DATA SHOWN below:
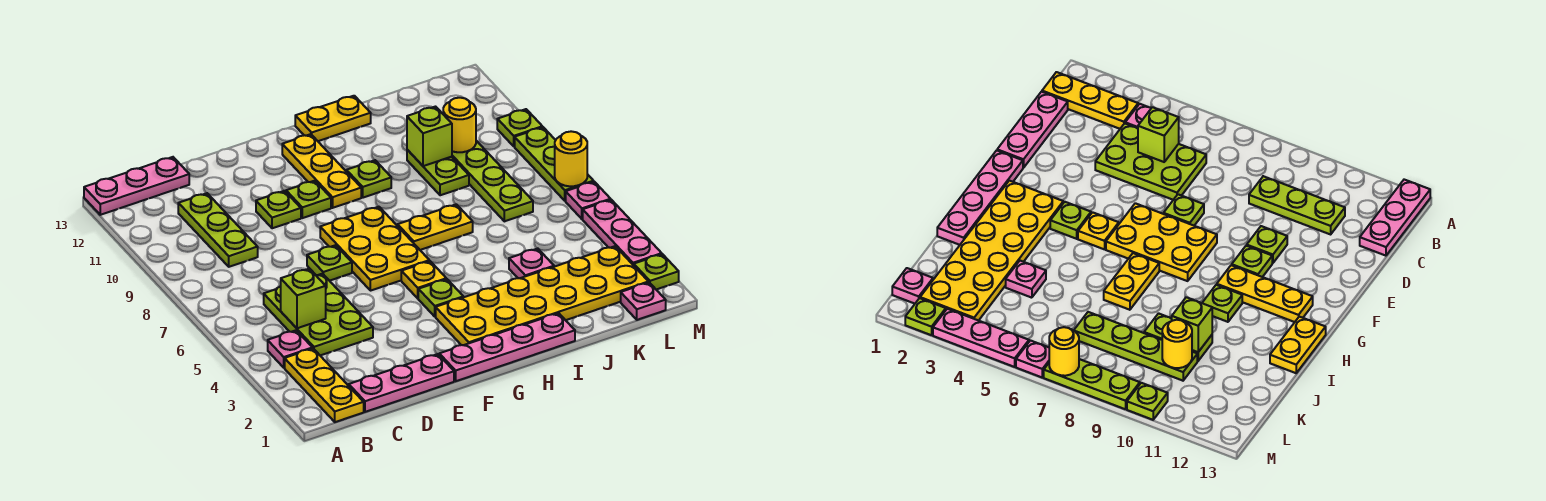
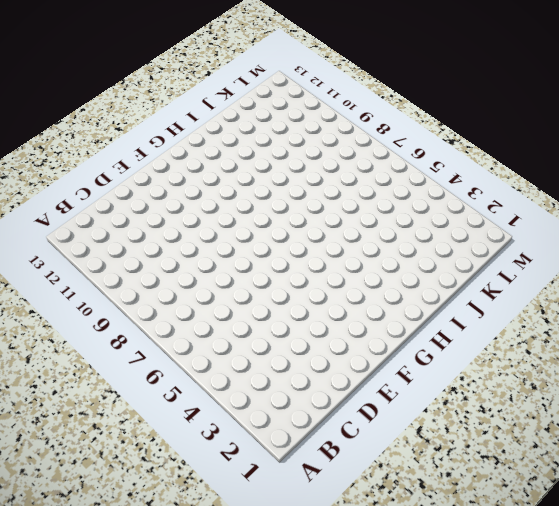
none -> pink plate A13:C13 level 1
none -> yellow plate B1:B3 level 1
none -> pink plate B4 level 1
none -> pink plate C1:E1 level 1

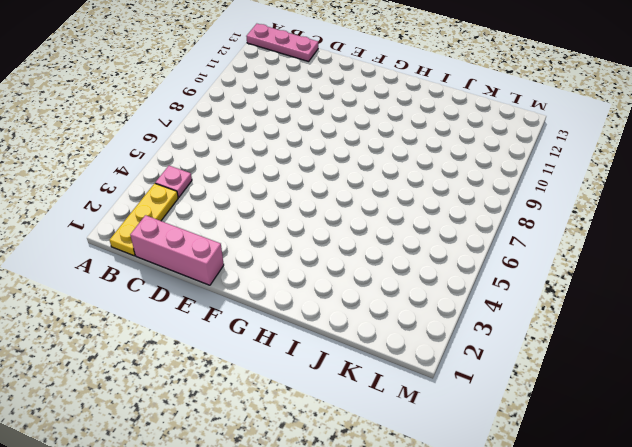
pink brick C1:E1 level 1 -> pink plate C1:E1 level 1
none -> lime plate C4:D6 level 1
none -> lime plate C9:C11 level 1
none -> lime plate E7 level 1
none -> lime plate E10 level 1

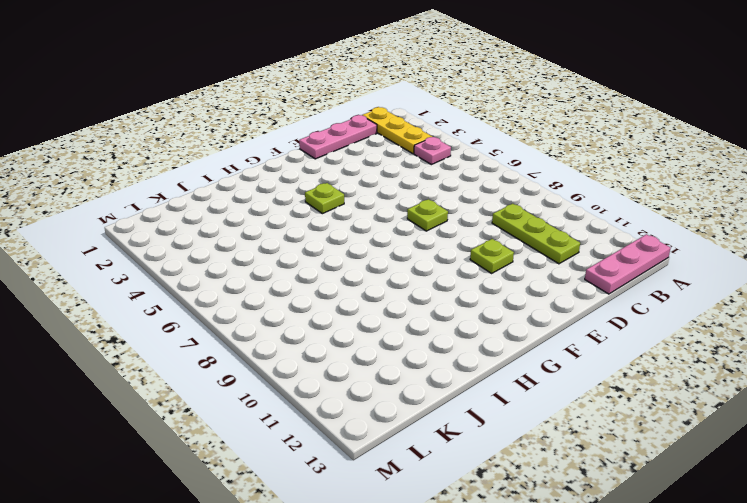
none -> lime plate C4:D6 level 1
none -> pink plate F1:I1 level 1
none -> yellow plate F6:G8 level 1
none -> lime plate F10 level 1

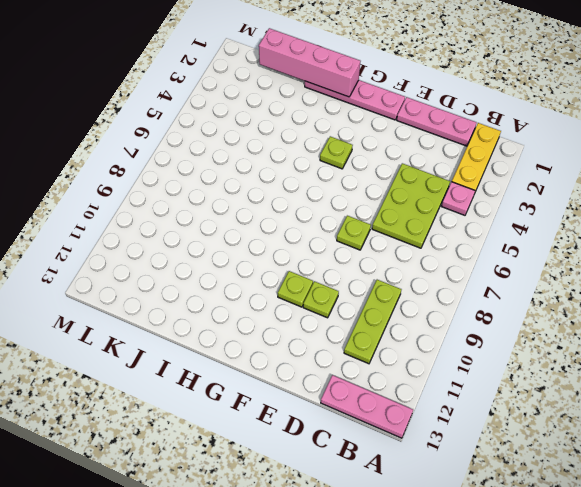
pink brick H1:K1 level 2 -> none
none -> yellow plate F6:G8 level 1
none -> yellow plate G2:L3 level 1
none -> yellow plate G5 level 1
none -> yellow plate G10:G12 level 1

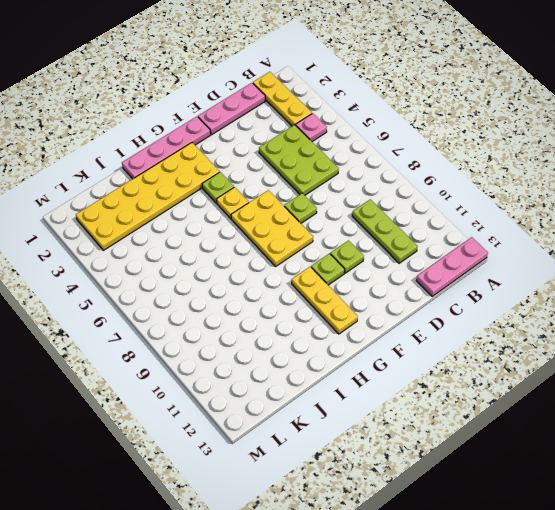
none -> yellow plate H7:I7 level 1
none -> lime plate H10 level 1
none -> yellow plate H13:I13 level 1
none -> pink plate J4 level 1

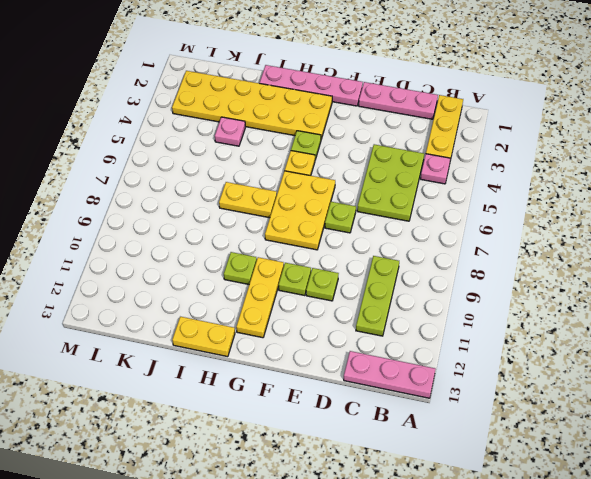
none -> lime plate J9:J10 level 1
none -> lime plate K7:K10 level 1
none -> pink plate L1 level 1
none -> lime plate M2 level 1

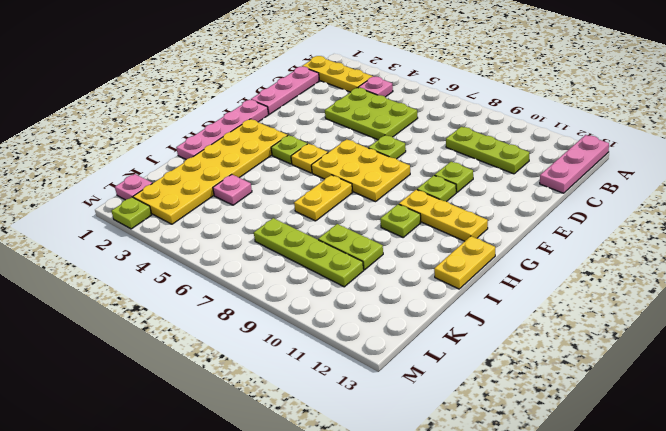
none -> pink plate M3:M5 level 1
none -> pink plate M6 level 1
none -> lime plate M7:M9 level 1
none -> lime plate M10 level 1

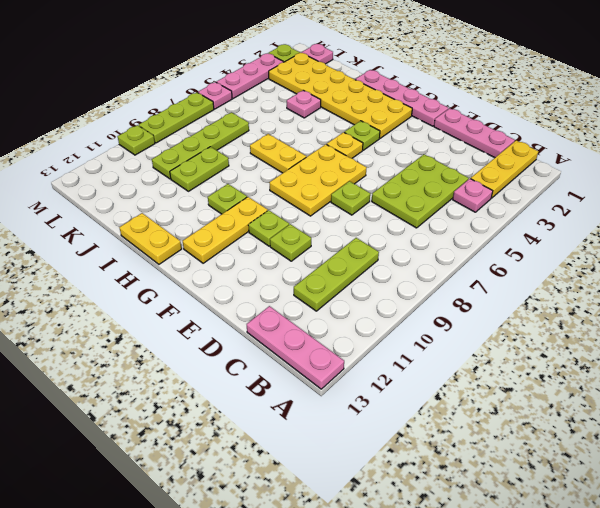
none -> lime brick C5 level 2
none -> lime brick J10 level 2
none -> yellow round brick K10 level 2
none -> yellow round brick M7 level 2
End of DATA SHOWN.
(EXERCISE PROMPT)
From the line containing "none -> lime brick C5 level 2" down to the last line, reproduce the records exactly. Include both ends.

(ANSWER BELOW)
none -> lime brick C5 level 2
none -> lime brick J10 level 2
none -> yellow round brick K10 level 2
none -> yellow round brick M7 level 2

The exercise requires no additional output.